Segment Start: GIVEN DATA

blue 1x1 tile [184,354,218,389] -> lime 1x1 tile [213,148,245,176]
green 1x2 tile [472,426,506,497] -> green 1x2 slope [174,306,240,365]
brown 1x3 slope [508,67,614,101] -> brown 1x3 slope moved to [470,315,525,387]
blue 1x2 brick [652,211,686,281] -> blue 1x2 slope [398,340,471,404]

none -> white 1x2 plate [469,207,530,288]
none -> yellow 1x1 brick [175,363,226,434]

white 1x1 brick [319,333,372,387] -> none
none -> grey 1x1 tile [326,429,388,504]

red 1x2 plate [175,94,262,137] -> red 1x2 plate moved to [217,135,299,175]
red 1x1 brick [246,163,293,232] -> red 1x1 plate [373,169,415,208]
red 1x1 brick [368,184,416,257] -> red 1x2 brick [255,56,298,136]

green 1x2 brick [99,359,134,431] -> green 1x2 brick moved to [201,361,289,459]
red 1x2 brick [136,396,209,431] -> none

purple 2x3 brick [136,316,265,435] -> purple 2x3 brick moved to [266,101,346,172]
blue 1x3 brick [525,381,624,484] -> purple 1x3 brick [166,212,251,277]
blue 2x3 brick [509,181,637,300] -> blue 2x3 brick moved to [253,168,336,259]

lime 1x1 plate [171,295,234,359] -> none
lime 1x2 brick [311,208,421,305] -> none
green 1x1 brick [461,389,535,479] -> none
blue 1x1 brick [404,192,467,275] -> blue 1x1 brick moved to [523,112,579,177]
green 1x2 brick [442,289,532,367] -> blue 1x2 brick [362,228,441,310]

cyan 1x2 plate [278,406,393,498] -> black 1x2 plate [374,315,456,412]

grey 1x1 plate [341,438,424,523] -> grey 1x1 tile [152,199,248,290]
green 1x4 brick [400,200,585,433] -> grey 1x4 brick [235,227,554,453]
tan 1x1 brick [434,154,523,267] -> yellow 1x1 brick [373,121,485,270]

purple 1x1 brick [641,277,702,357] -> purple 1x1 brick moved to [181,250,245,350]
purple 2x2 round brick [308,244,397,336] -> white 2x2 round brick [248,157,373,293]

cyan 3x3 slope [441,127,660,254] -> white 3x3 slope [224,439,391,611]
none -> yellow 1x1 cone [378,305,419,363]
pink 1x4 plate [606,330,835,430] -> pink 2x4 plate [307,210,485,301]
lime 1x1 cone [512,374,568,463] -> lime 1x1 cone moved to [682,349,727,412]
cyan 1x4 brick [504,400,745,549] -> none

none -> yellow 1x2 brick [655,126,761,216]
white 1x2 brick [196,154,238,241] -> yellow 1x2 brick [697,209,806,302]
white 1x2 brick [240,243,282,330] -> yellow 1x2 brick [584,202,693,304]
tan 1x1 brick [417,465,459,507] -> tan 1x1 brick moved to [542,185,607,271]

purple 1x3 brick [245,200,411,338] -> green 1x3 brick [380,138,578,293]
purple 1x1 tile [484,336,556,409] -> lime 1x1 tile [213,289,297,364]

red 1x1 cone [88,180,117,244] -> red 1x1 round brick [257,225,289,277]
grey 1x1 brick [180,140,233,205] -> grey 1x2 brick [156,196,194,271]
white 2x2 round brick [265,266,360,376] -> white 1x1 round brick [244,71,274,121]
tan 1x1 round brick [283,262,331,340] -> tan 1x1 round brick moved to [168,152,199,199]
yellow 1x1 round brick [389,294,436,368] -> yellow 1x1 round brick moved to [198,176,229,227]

Segment End: GIVEN DATA

*HOW TO COMPLETE THIS TASK*. Restate the data word for word. Begin at its first line, end at the line that contains "lime 1x1 plate [171,295,234,359] -> none", and include both.

*EXERCISE SOLUTION*.
blue 1x1 tile [184,354,218,389] -> lime 1x1 tile [213,148,245,176]
green 1x2 tile [472,426,506,497] -> green 1x2 slope [174,306,240,365]
brown 1x3 slope [508,67,614,101] -> brown 1x3 slope moved to [470,315,525,387]
blue 1x2 brick [652,211,686,281] -> blue 1x2 slope [398,340,471,404]

none -> white 1x2 plate [469,207,530,288]
none -> yellow 1x1 brick [175,363,226,434]

white 1x1 brick [319,333,372,387] -> none
none -> grey 1x1 tile [326,429,388,504]

red 1x2 plate [175,94,262,137] -> red 1x2 plate moved to [217,135,299,175]
red 1x1 brick [246,163,293,232] -> red 1x1 plate [373,169,415,208]
red 1x1 brick [368,184,416,257] -> red 1x2 brick [255,56,298,136]

green 1x2 brick [99,359,134,431] -> green 1x2 brick moved to [201,361,289,459]
red 1x2 brick [136,396,209,431] -> none

purple 2x3 brick [136,316,265,435] -> purple 2x3 brick moved to [266,101,346,172]
blue 1x3 brick [525,381,624,484] -> purple 1x3 brick [166,212,251,277]
blue 2x3 brick [509,181,637,300] -> blue 2x3 brick moved to [253,168,336,259]

lime 1x1 plate [171,295,234,359] -> none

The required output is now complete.